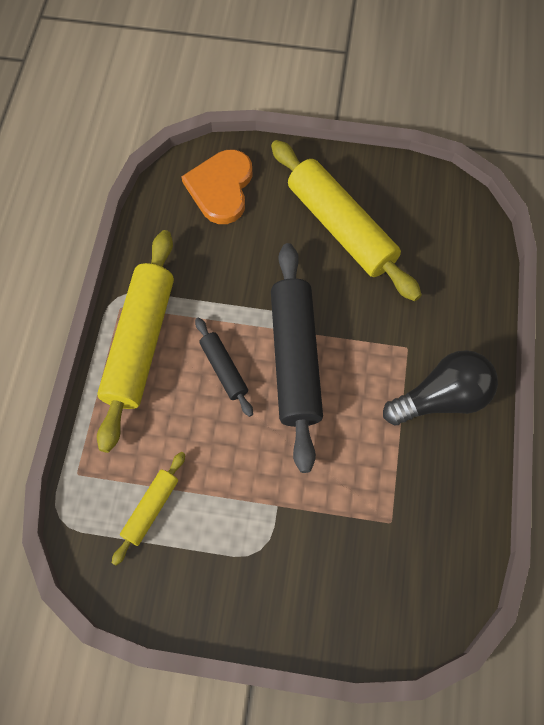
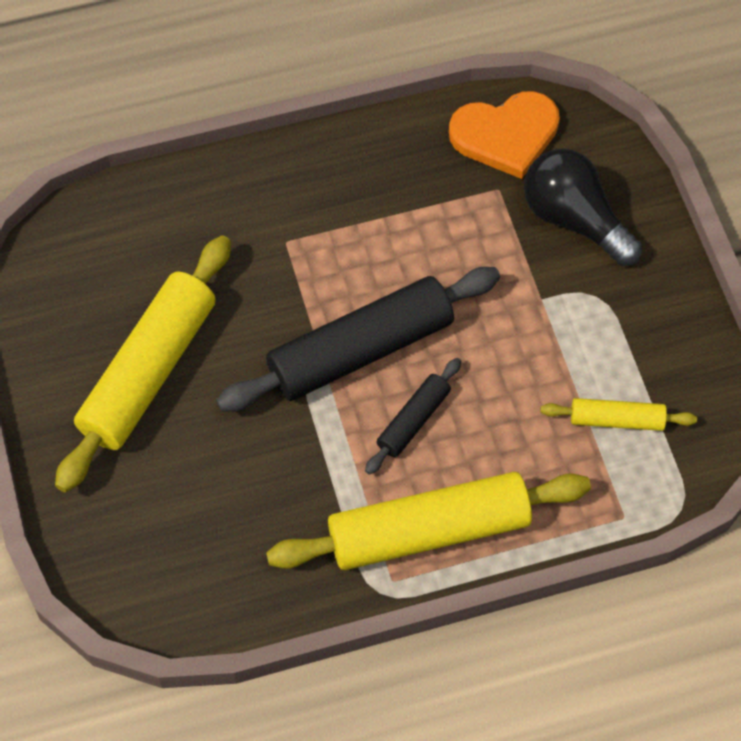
camera: 115 degrees left, 5 degrees down
(221, 188) = (150, 543): orange heart -> orange heart (506, 135)
(442, 398) = (332, 188): black light bulb -> black light bulb (574, 219)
* * * * * * *
Task prompt:
Keep every word of the data as it is when you write it out, but drop the pictures.

Completed task:
camera: 115 degrees left, 5 degrees down
(221, 188) = (150, 543): orange heart -> orange heart (506, 135)
(442, 398) = (332, 188): black light bulb -> black light bulb (574, 219)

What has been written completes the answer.